DATA SHOWN –
+---+
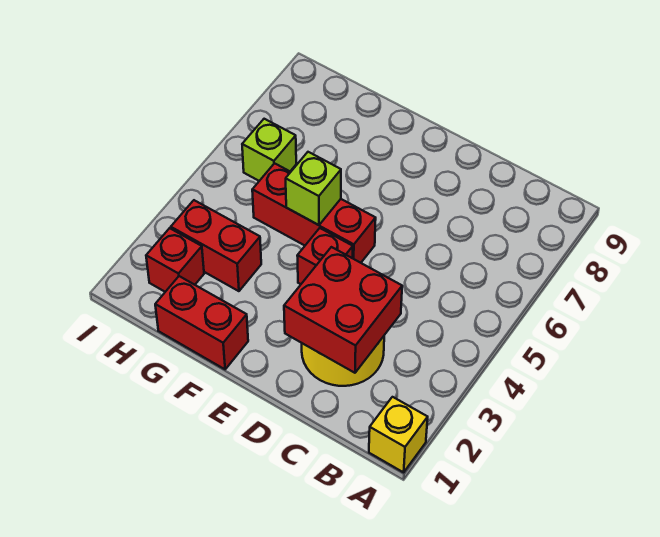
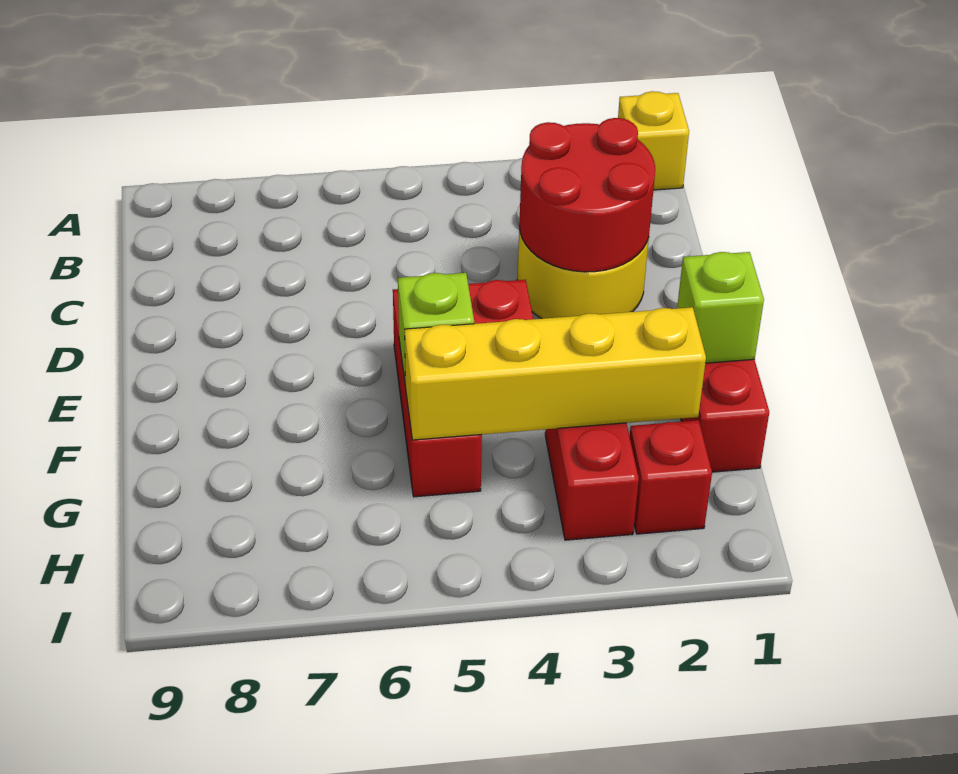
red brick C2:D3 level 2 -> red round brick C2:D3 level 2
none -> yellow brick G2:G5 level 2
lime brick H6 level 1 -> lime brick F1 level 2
+---+
WHAT YOU ARE ASKED TO DO – Retype the listing exactly. Skip every picture.

ANSWER SECTION –
red brick C2:D3 level 2 -> red round brick C2:D3 level 2
none -> yellow brick G2:G5 level 2
lime brick H6 level 1 -> lime brick F1 level 2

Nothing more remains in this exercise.